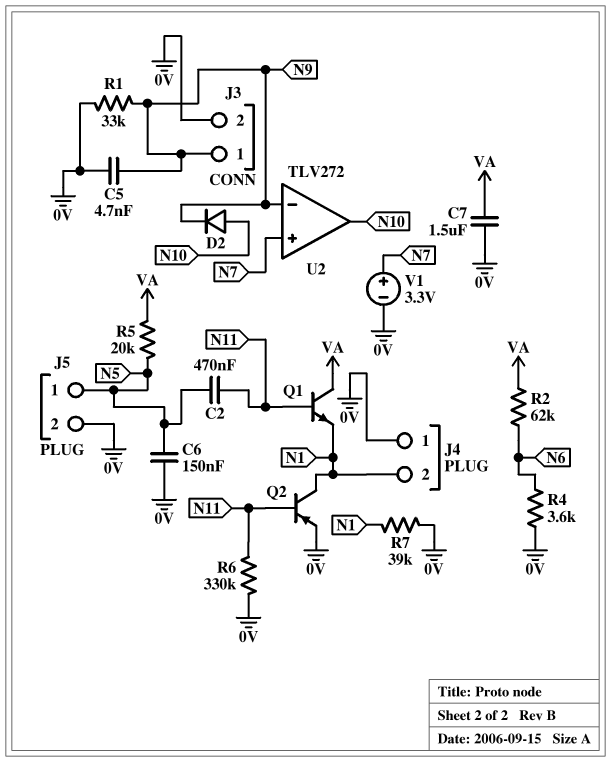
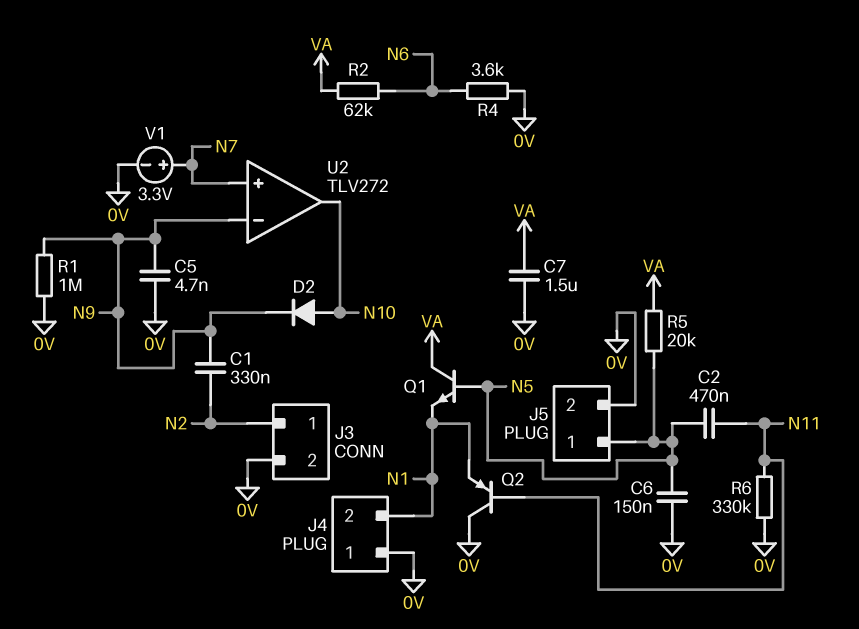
C1: none -> 330nF (N2, N9)
J3 pin 1: N9 -> N2
Q1: NPN (B N11, C VA, E N1) -> NPN (B N5, C VA, E N1)
Q2: PNP (B N11, C N1, E 0V) -> PNP (B N11, C 0V, E N1)
R1: 33k (0V, N9) -> 1M (0V, N9)
R7: 39k (0V, N1) -> none

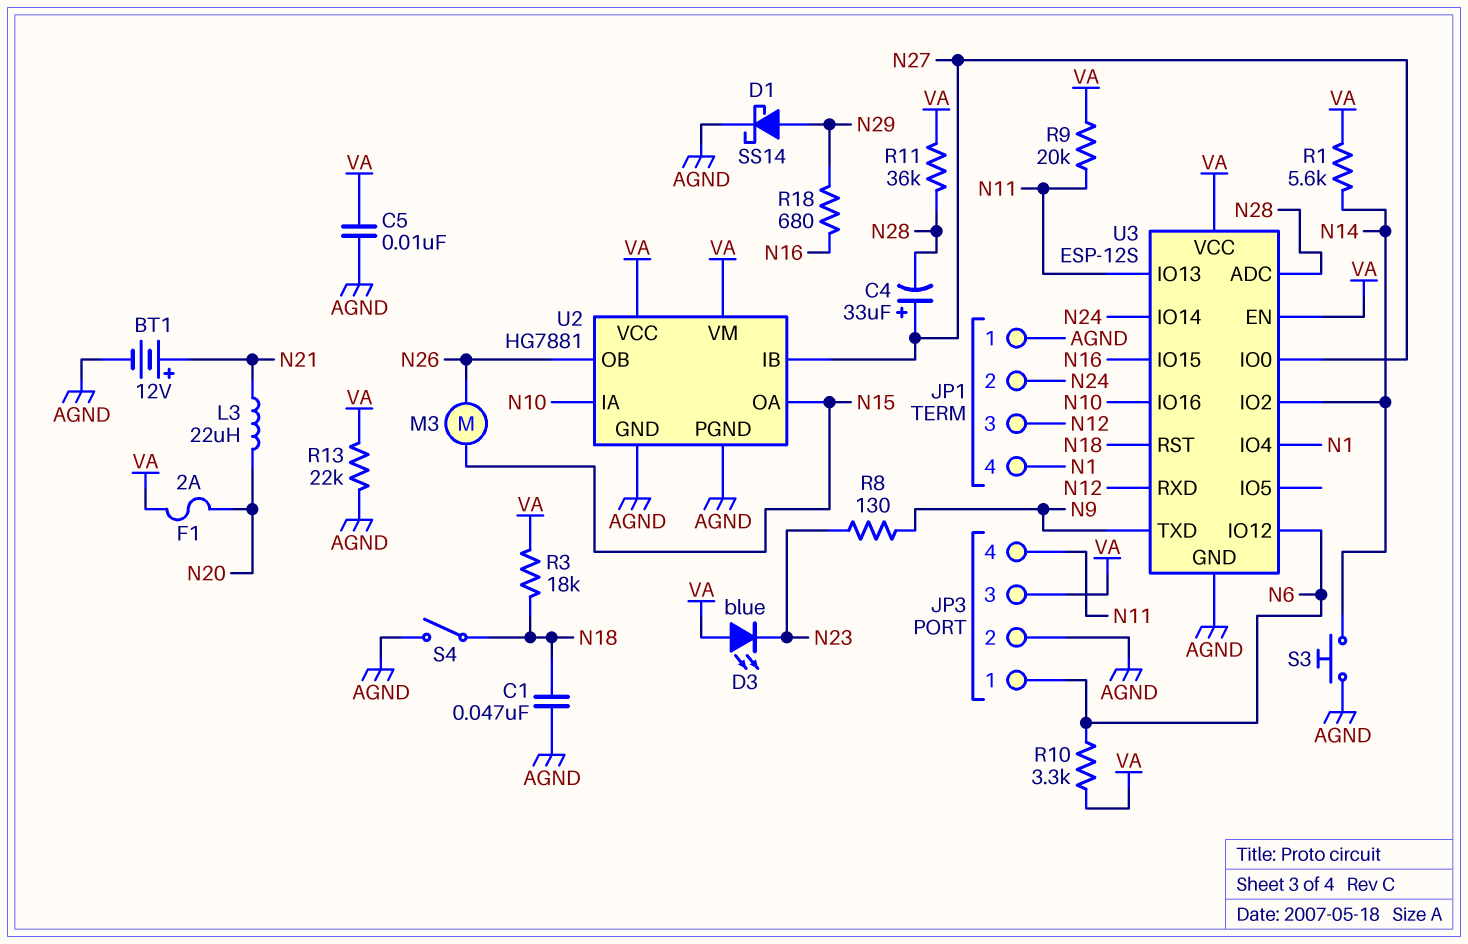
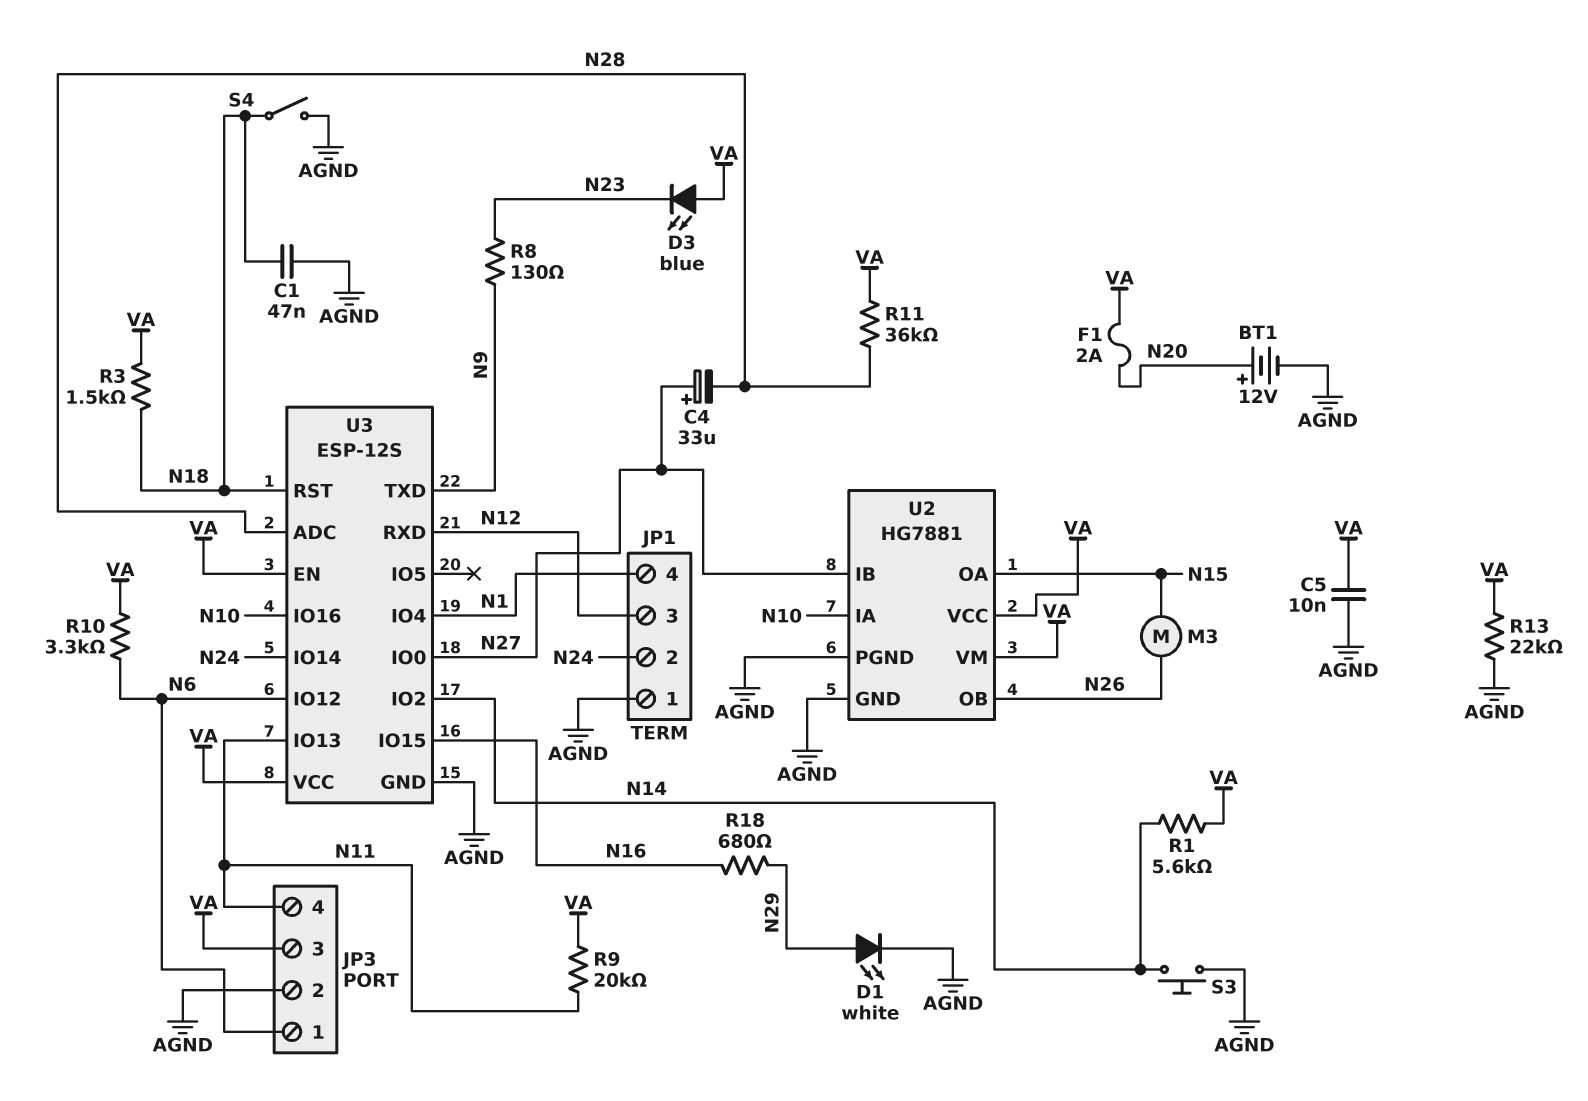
BT1: 12V (plus N21, minus AGND) -> 12V (plus N20, minus AGND)
D1: schottky SS14 (A N29, K AGND) -> LED white (A N29, K AGND)
L3: 22uH (N20, N21) -> none
R3: 18k (N18, VA) -> 1.5k (N18, VA)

▸ Problem details
Copy the whole listing exactly, excluding the pictures in it.

▸ Your response
C1: none -> 330nF (N2, N9)
J3 pin 1: N9 -> N2
Q1: NPN (B N11, C VA, E N1) -> NPN (B N5, C VA, E N1)
Q2: PNP (B N11, C N1, E 0V) -> PNP (B N11, C 0V, E N1)
R1: 33k (0V, N9) -> 1M (0V, N9)
R7: 39k (0V, N1) -> none

BT1: 12V (plus N21, minus AGND) -> 12V (plus N20, minus AGND)
D1: schottky SS14 (A N29, K AGND) -> LED white (A N29, K AGND)
L3: 22uH (N20, N21) -> none
R3: 18k (N18, VA) -> 1.5k (N18, VA)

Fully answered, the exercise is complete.